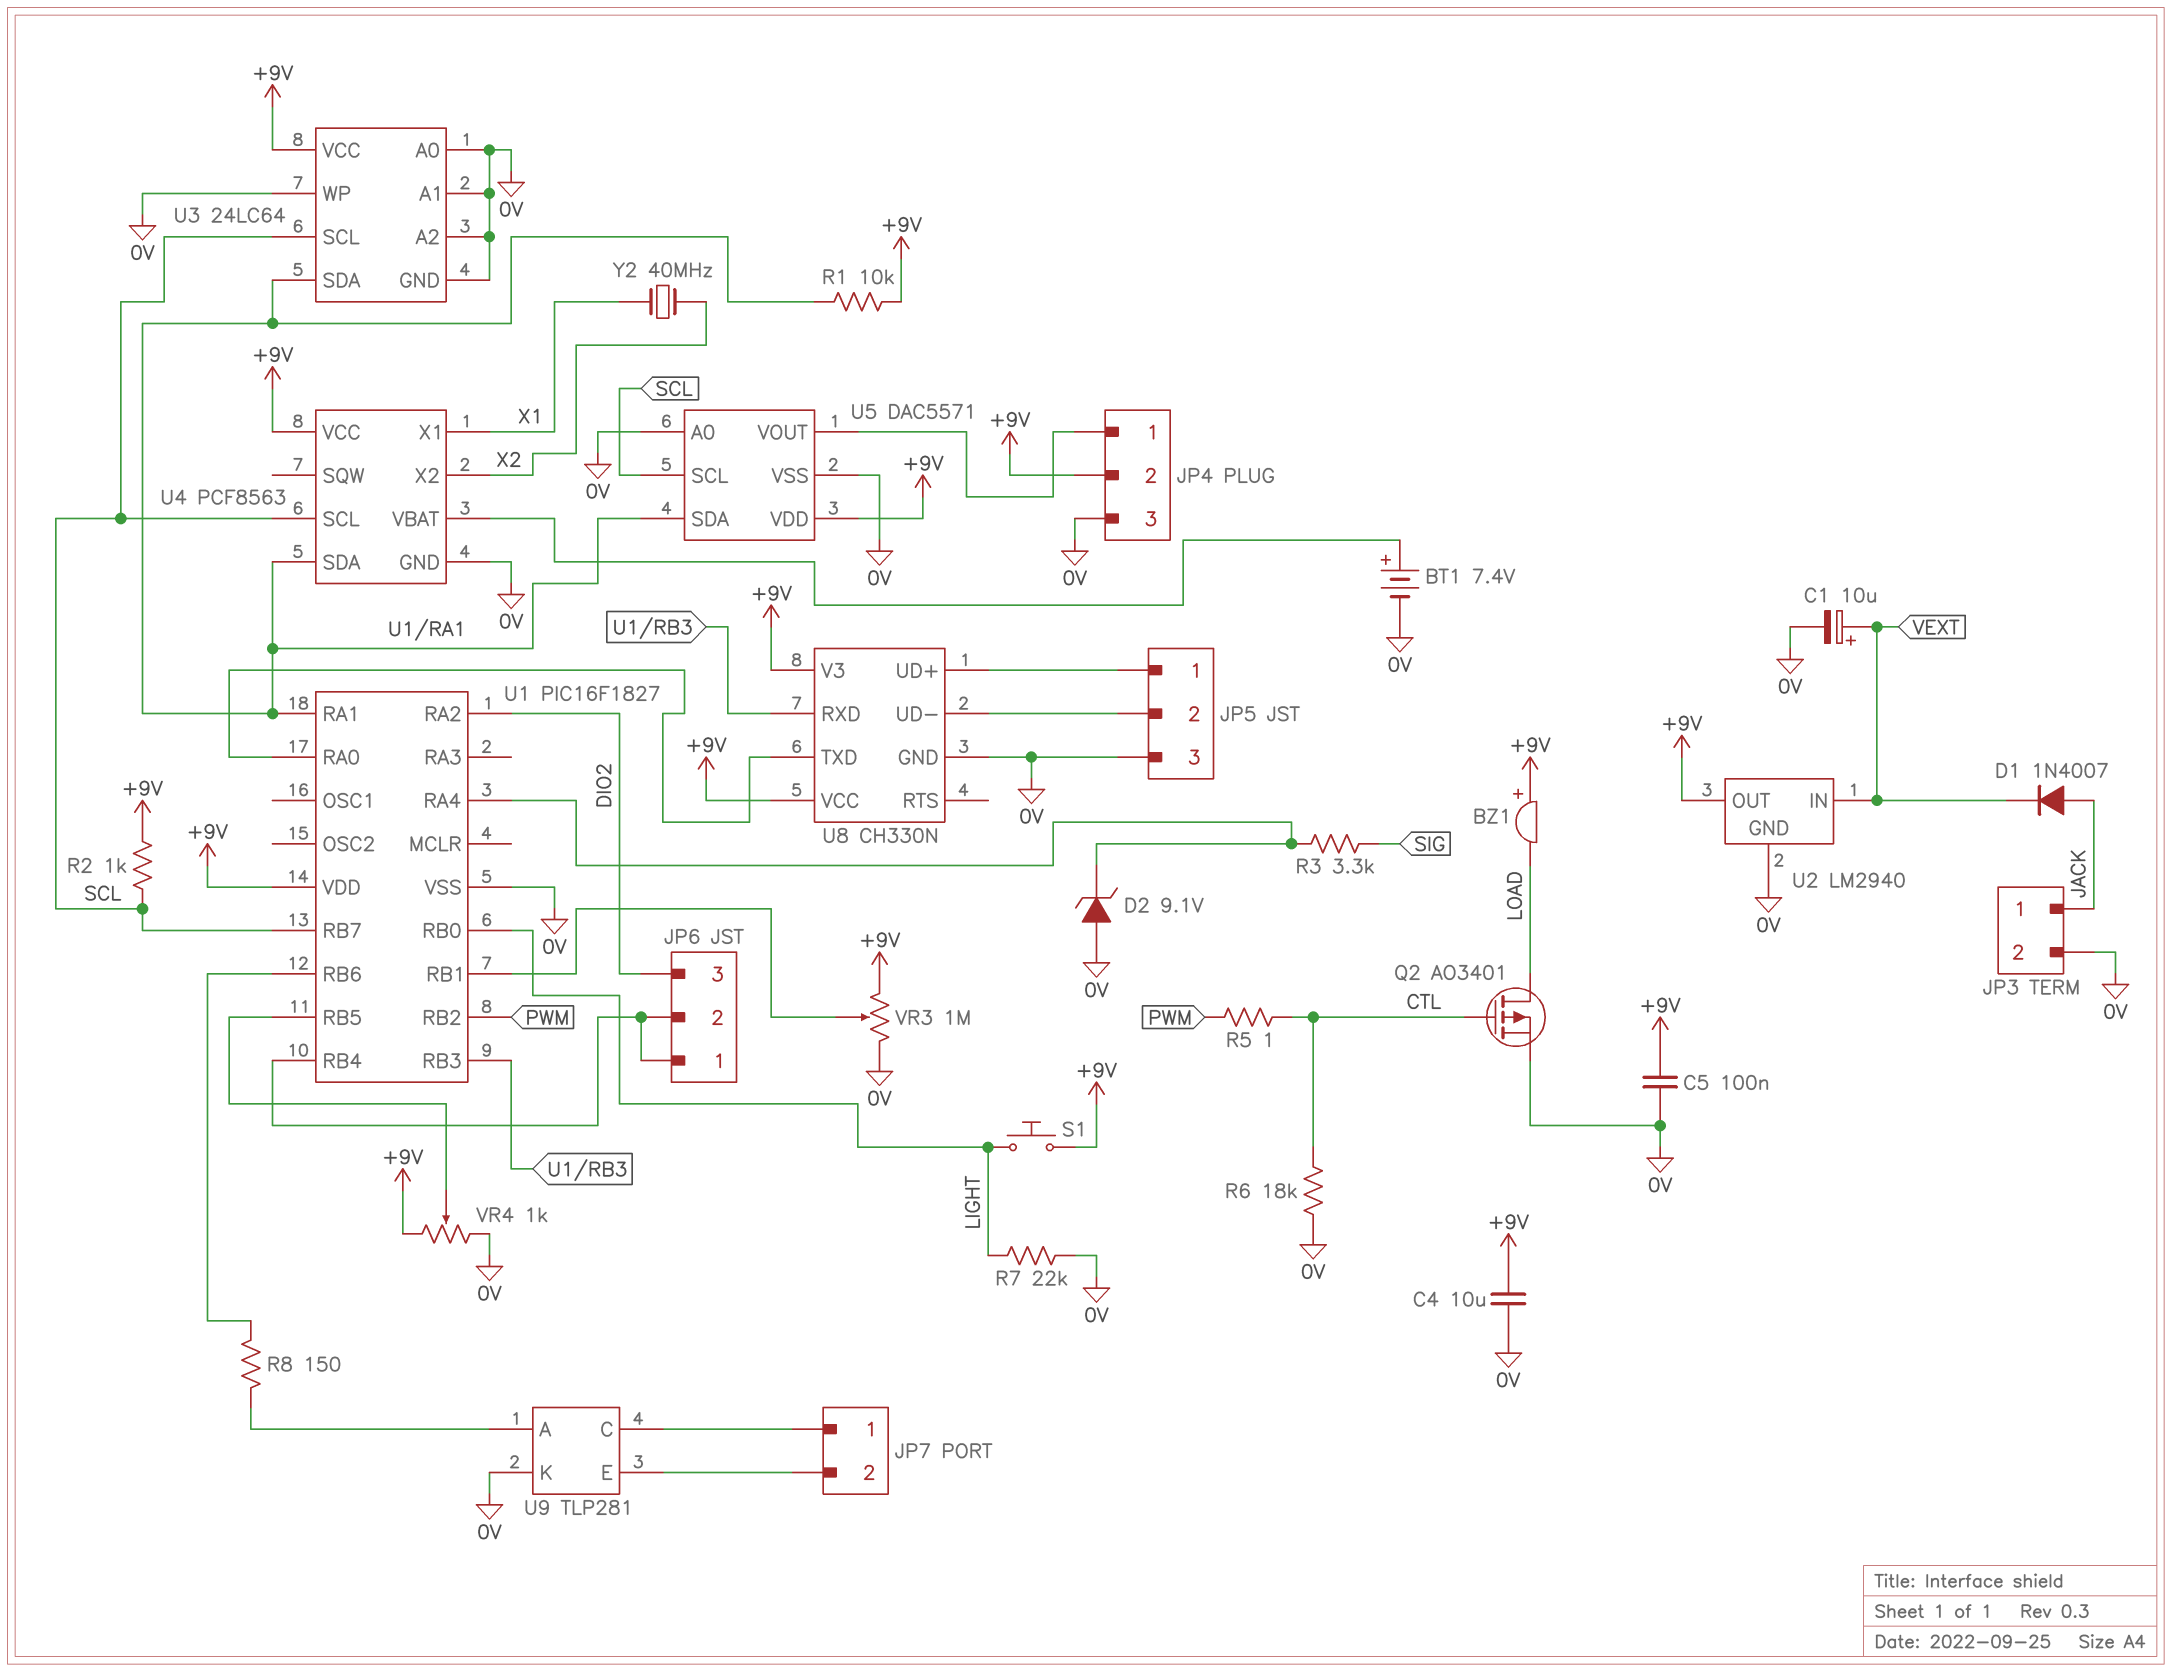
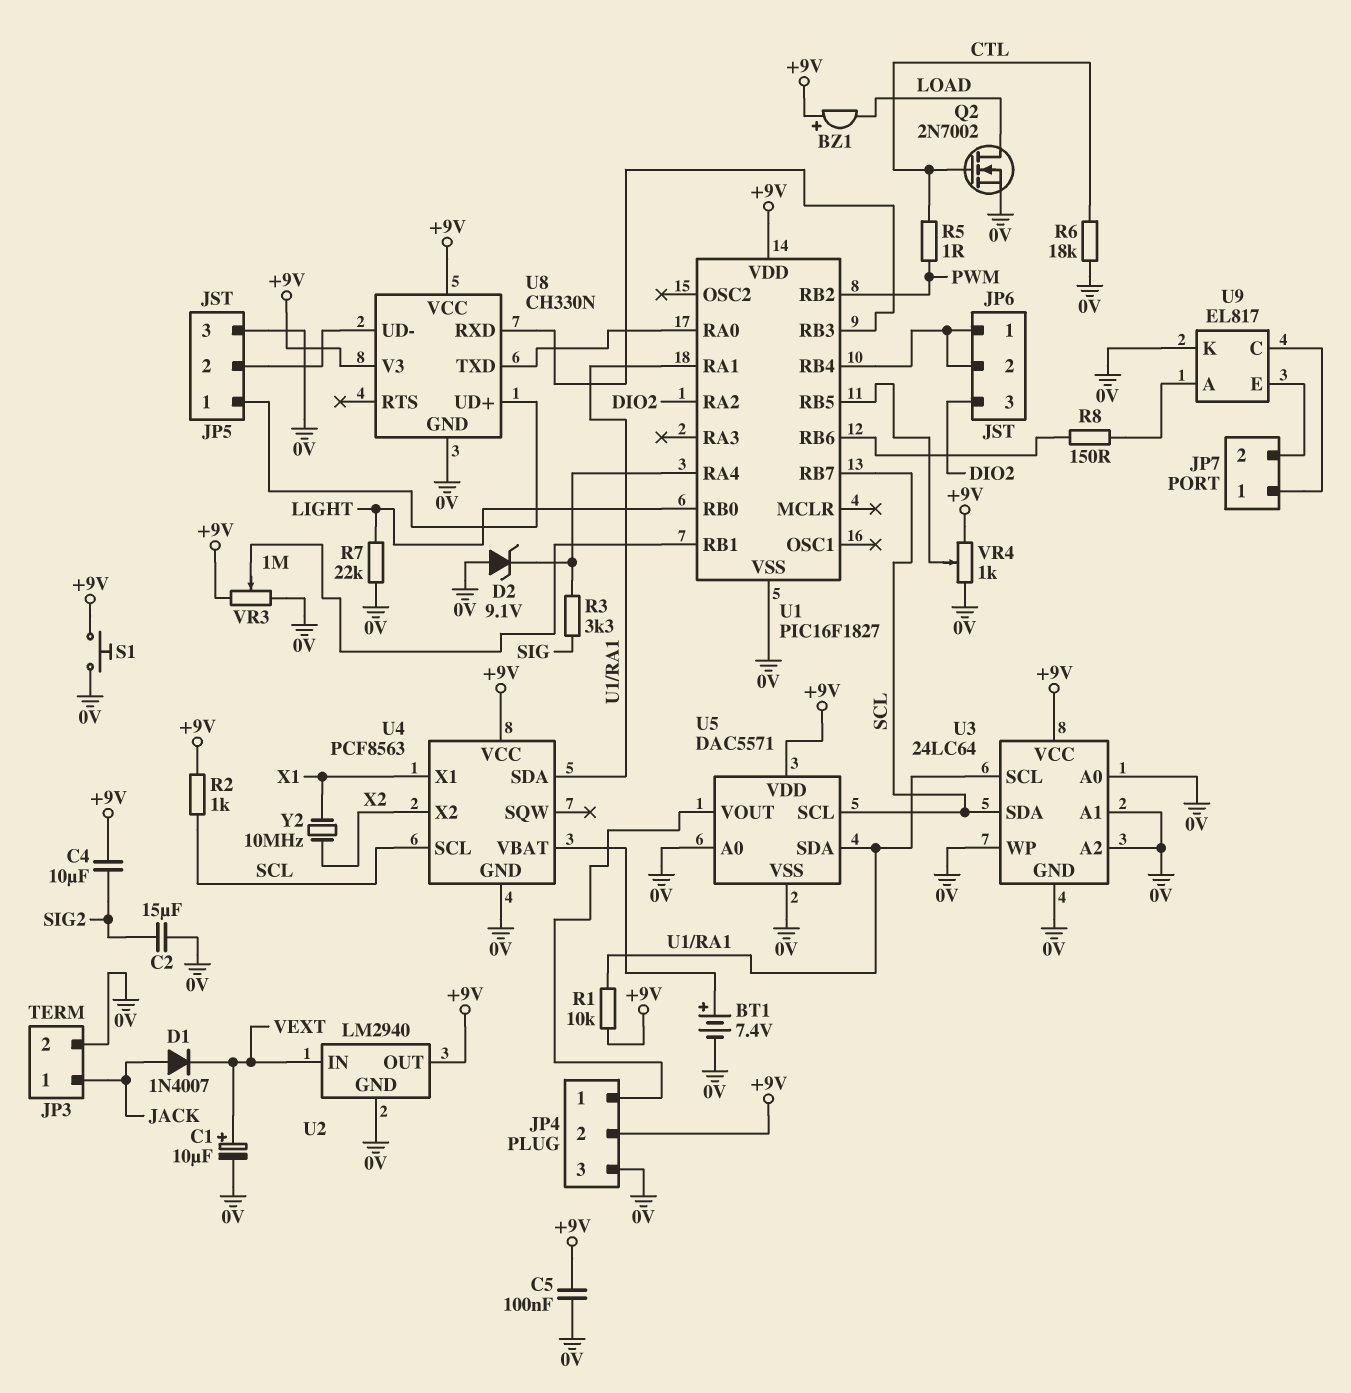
C2: none -> 15uF (0V, SIG2)
C4: 10uF (+9V, 0V) -> 10uF (+9V, SIG2)
Q2: PMOS AO3401 (G CTL, D LOAD, S 0V) -> NMOS 2N7002 (G CTL, D LOAD, S 0V)
S1: button (+9V, LIGHT) -> button (+9V, 0V)
U3 pin SCL: SCL -> U1/RA1
U3 pin SDA: U1/RA1 -> SCL
U9: TLP281 -> EL817
Y2: 40MHz (X1, X2) -> 10MHz (X1, X2)

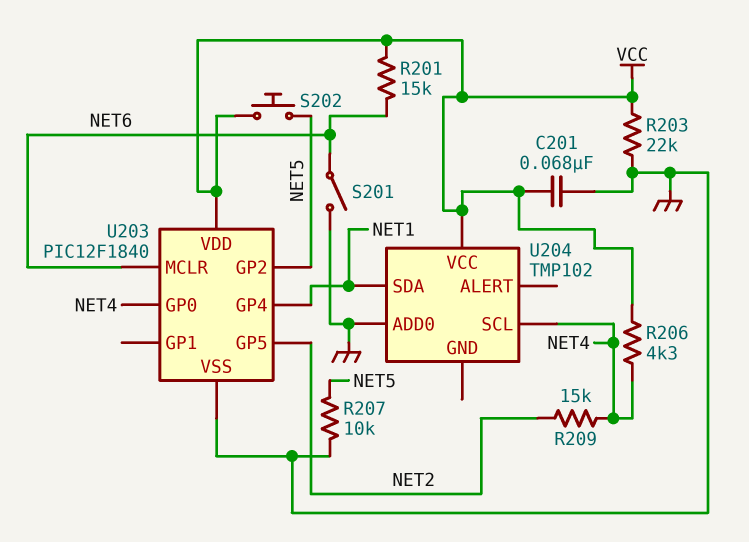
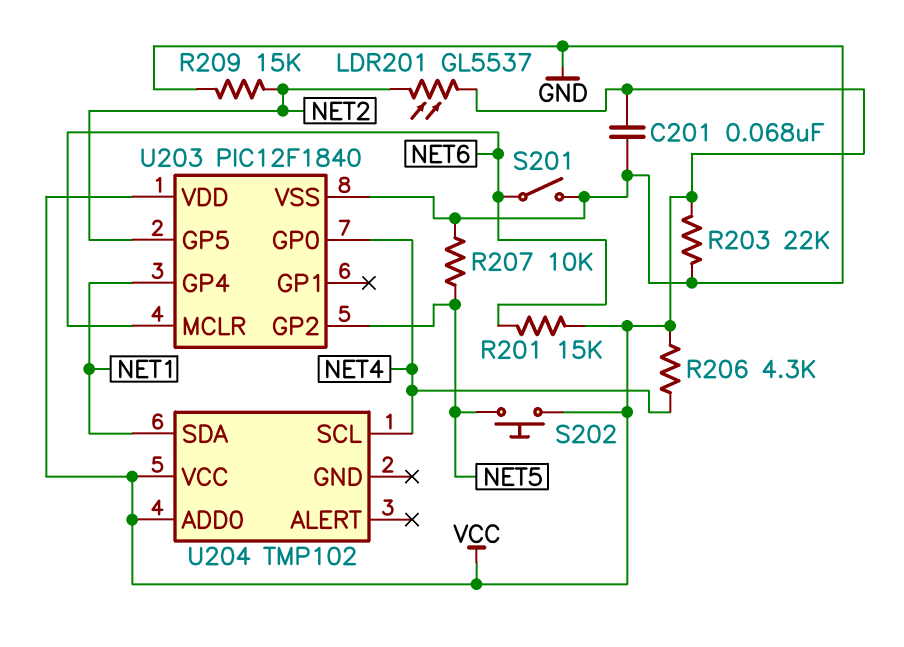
LDR201: none -> GL5537 (NET2, VCC)
R209: 15k (NET2, NET4) -> 15k (GND, NET2)
U204 pin ADD0: GND -> VCC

• _What you are asked to do_
Please output the material above again, exactly, and omit every image.

• _Written reply_
C2: none -> 15uF (0V, SIG2)
C4: 10uF (+9V, 0V) -> 10uF (+9V, SIG2)
Q2: PMOS AO3401 (G CTL, D LOAD, S 0V) -> NMOS 2N7002 (G CTL, D LOAD, S 0V)
S1: button (+9V, LIGHT) -> button (+9V, 0V)
U3 pin SCL: SCL -> U1/RA1
U3 pin SDA: U1/RA1 -> SCL
U9: TLP281 -> EL817
Y2: 40MHz (X1, X2) -> 10MHz (X1, X2)

LDR201: none -> GL5537 (NET2, VCC)
R209: 15k (NET2, NET4) -> 15k (GND, NET2)
U204 pin ADD0: GND -> VCC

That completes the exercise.